**WHAT YOU SHOULD DO**
Below is a listing. Copy each line of it that holds the word "orange".

**INFORMATION SHOWN**
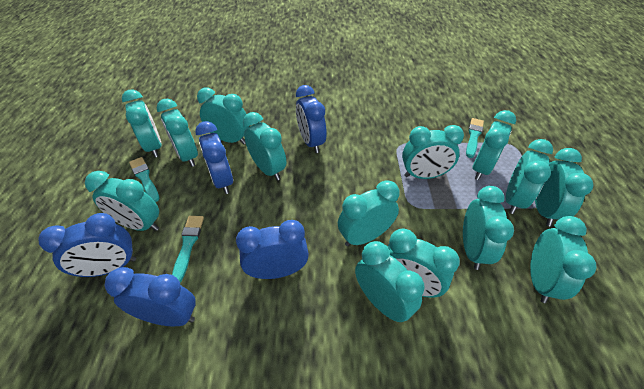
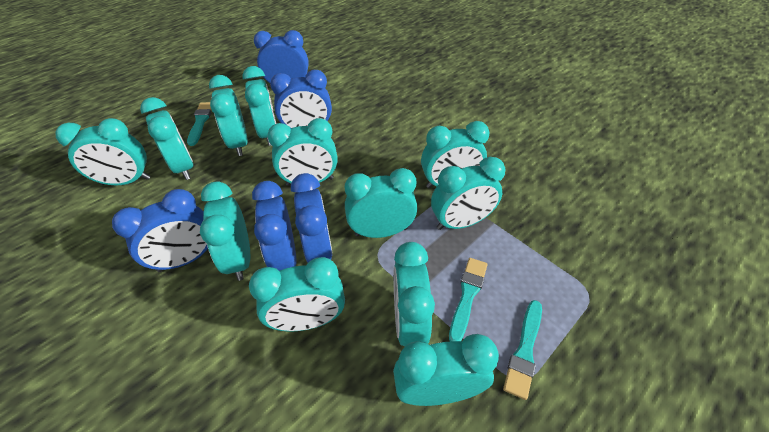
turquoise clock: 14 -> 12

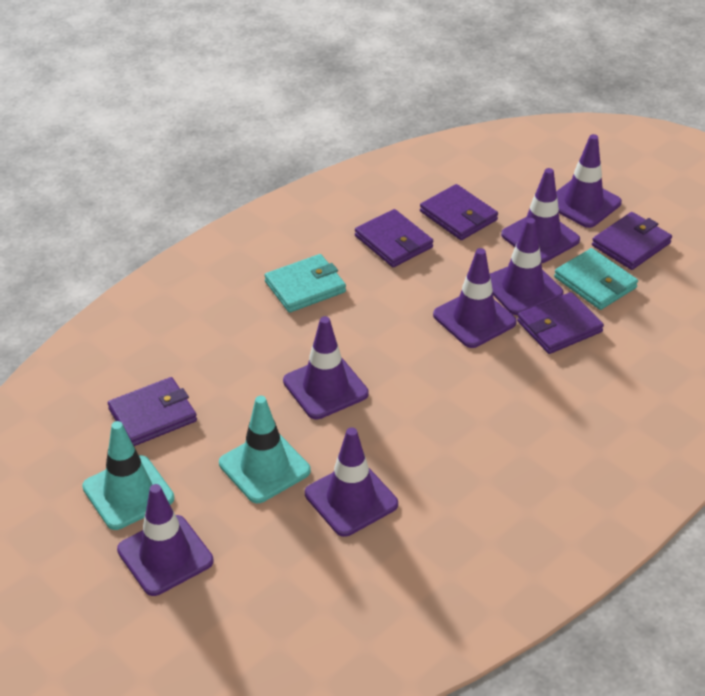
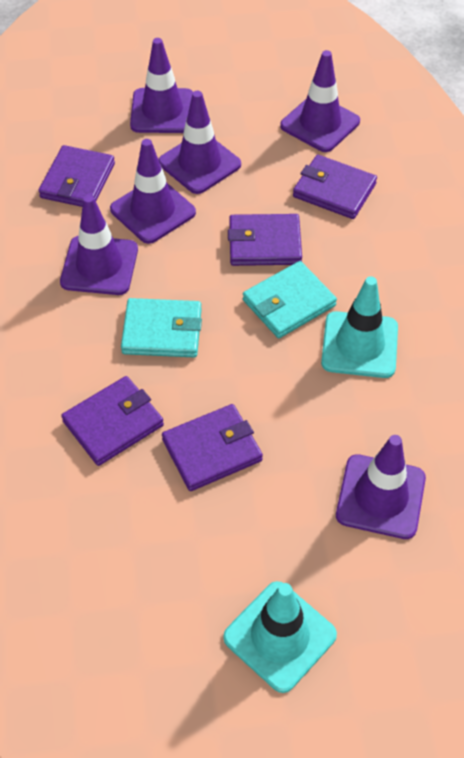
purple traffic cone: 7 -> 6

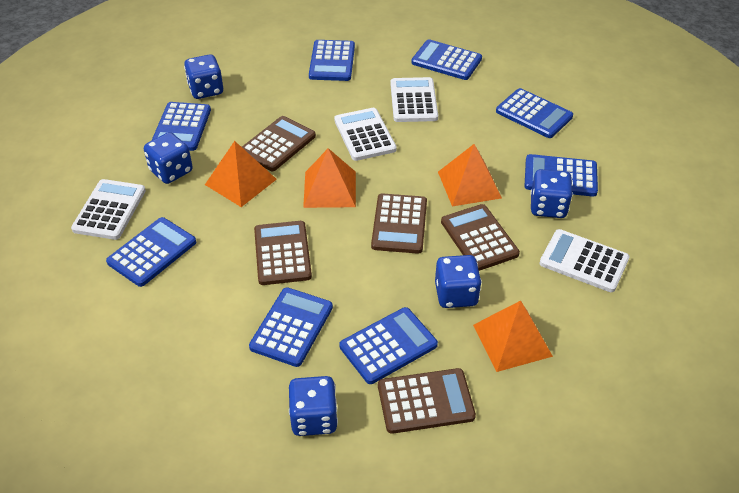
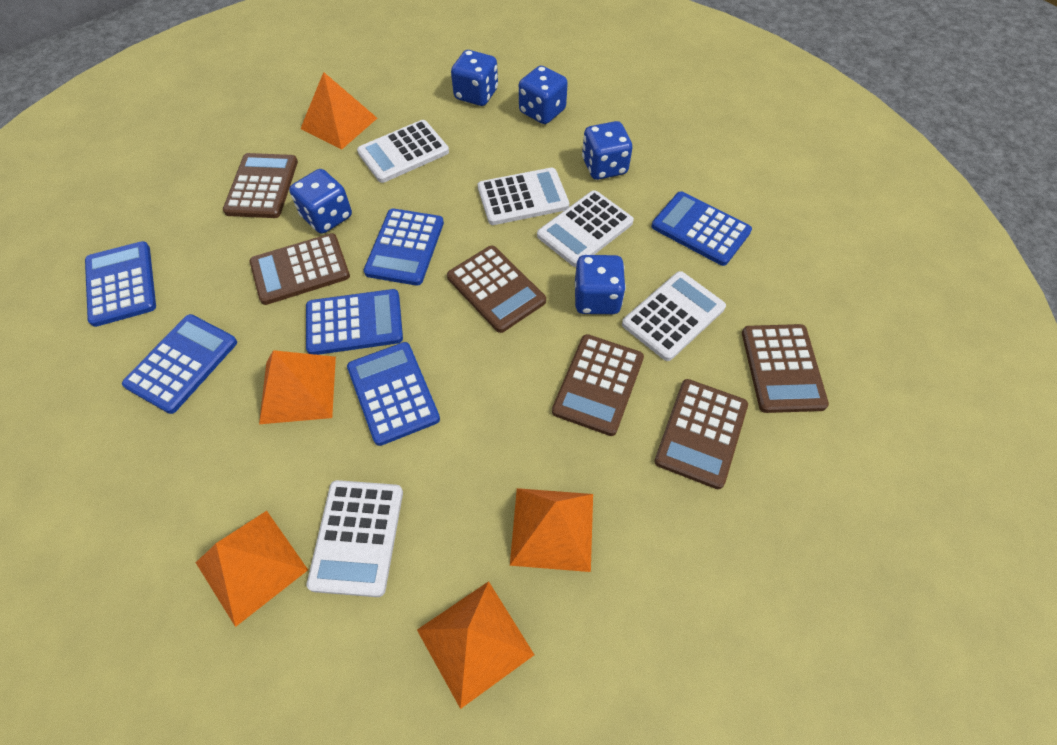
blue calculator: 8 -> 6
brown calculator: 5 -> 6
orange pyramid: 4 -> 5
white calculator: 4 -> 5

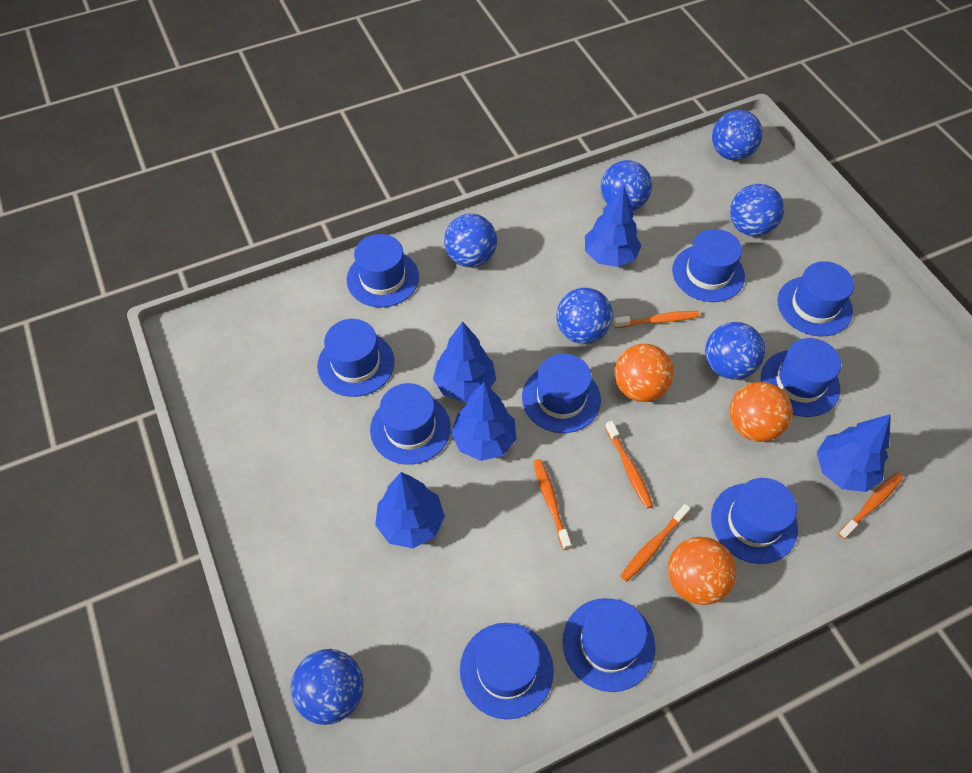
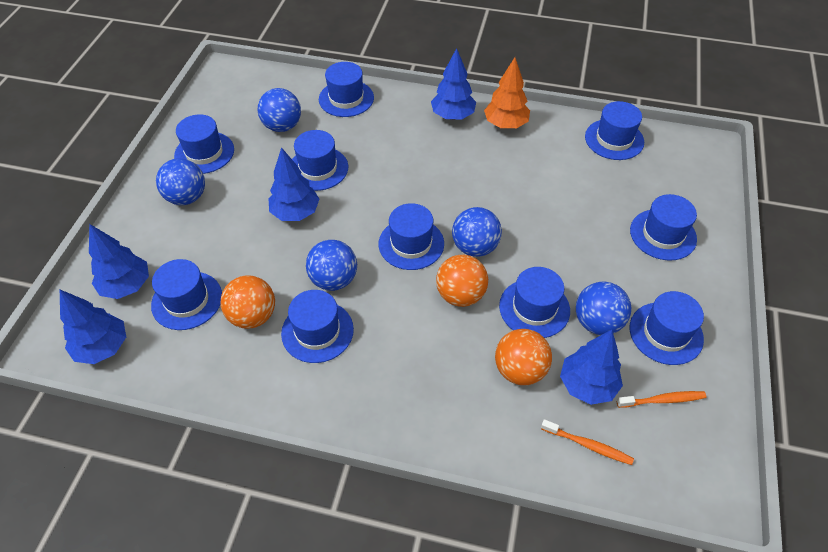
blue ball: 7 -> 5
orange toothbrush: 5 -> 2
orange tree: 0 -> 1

**COMPLETED EXERCISE**
orange pyramid: 4 -> 5
orange toothbrush: 5 -> 2
orange tree: 0 -> 1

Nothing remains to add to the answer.